Below are records. Transcribe exactly the lines from the one that contains "none -> lime plate H5 level 1" through the last line, leaving any pictures out.

Coordinate-based object records
....................
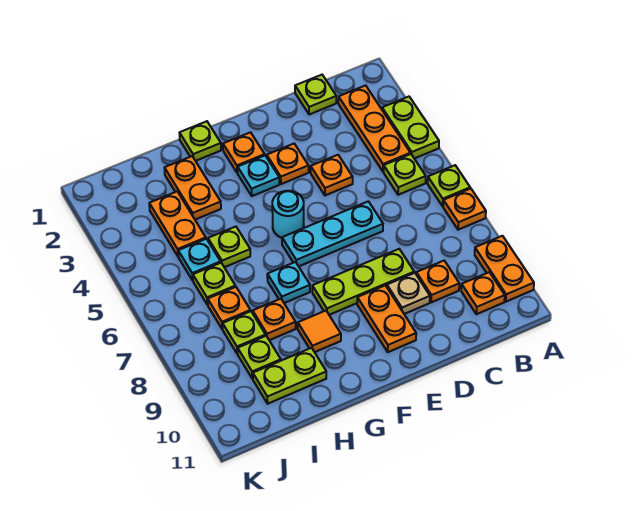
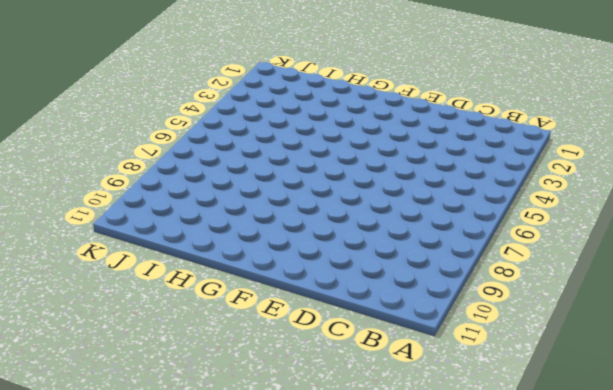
none -> lime plate A3:A4 level 1
none -> lime plate A6 level 1
none -> orange plate A7 level 1
none -> orange plate A9:A10 level 1

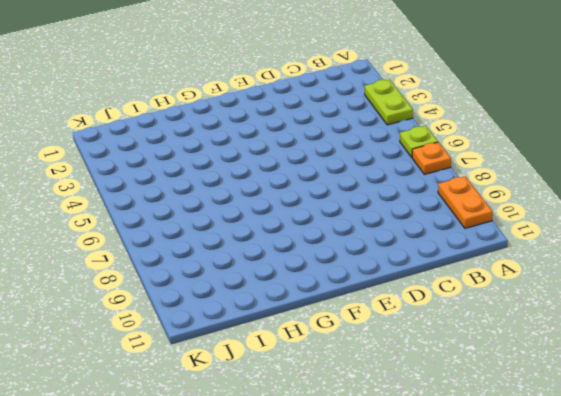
none -> orange plate B2:B4 level 1
none -> lime plate B5 level 1
none -> orange plate B10 level 1
none -> lime plate C1 level 1

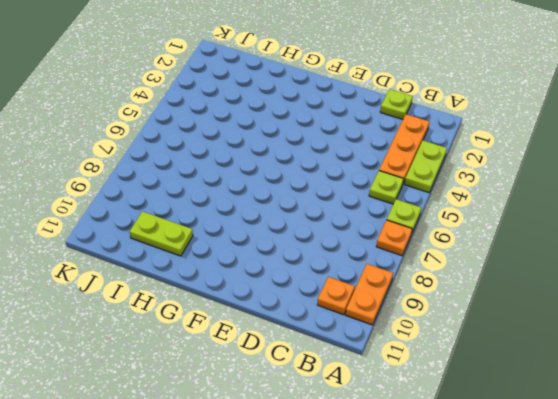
none -> orange plate C9 level 1
none -> orange plate D4 level 1
none -> cyan plate D6:F6 level 1
none -> lime plate D8:F8 level 1

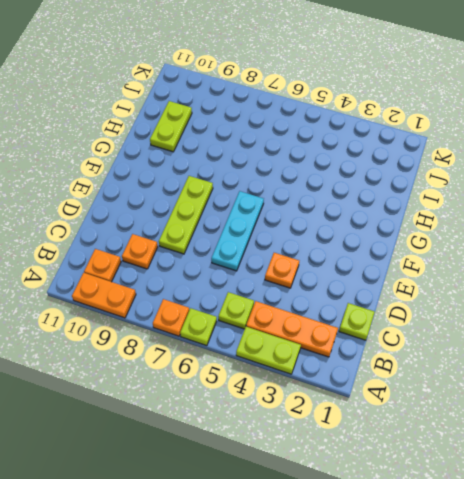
none -> tan plate D9 level 1
none -> orange plate E3 level 1
none -> orange plate E9:E10 level 1
none -> orange plate F2 level 1

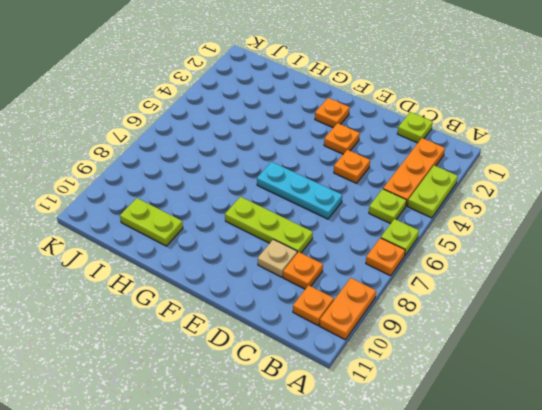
none -> orange plate E9:E10 level 1
none -> cyan plate F3 level 1
none -> cyan round brick F5 level 1
none -> lime plate G1 level 1

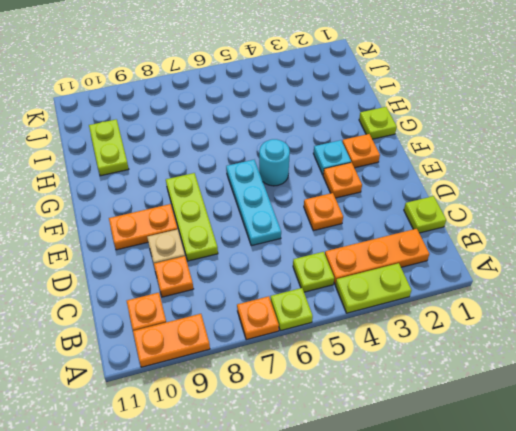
none -> cyan plate G7 level 1
none -> orange tile G9 level 1
none -> orange plate H2:H3 level 1
none -> lime plate H5 level 1

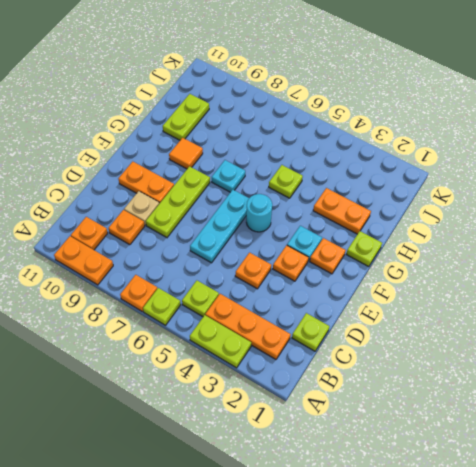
none -> orange plate H8 level 1
none -> orange plate I3:I4 level 1
none -> cyan plate I5 level 1
none -> lime plate I6 level 1

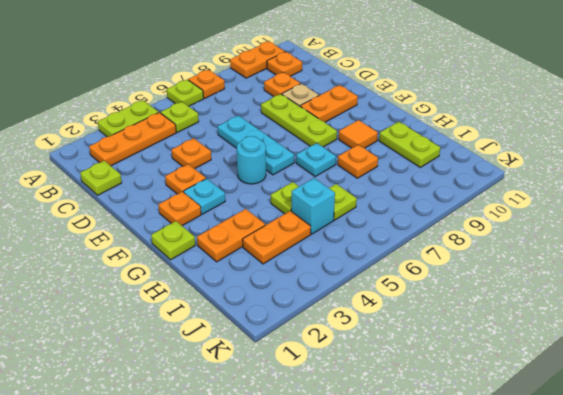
cyan brick I5 level 1 -> cyan plate I5 level 1
none -> orange plate I7 level 1
none -> lime plate I8 level 1
none -> lime plate I9 level 1

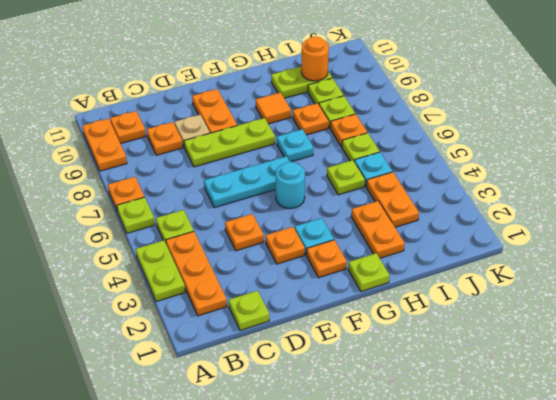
orange round brick I10 level 2 -> none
....................
OUTPUT BELOW
none -> lime plate H5 level 1

none -> orange plate H8 level 1
none -> orange plate I3:I4 level 1
none -> cyan plate I5 level 1
none -> lime plate I6 level 1

cyan brick I5 level 1 -> cyan plate I5 level 1
none -> orange plate I7 level 1
none -> lime plate I8 level 1
none -> lime plate I9 level 1

orange round brick I10 level 2 -> none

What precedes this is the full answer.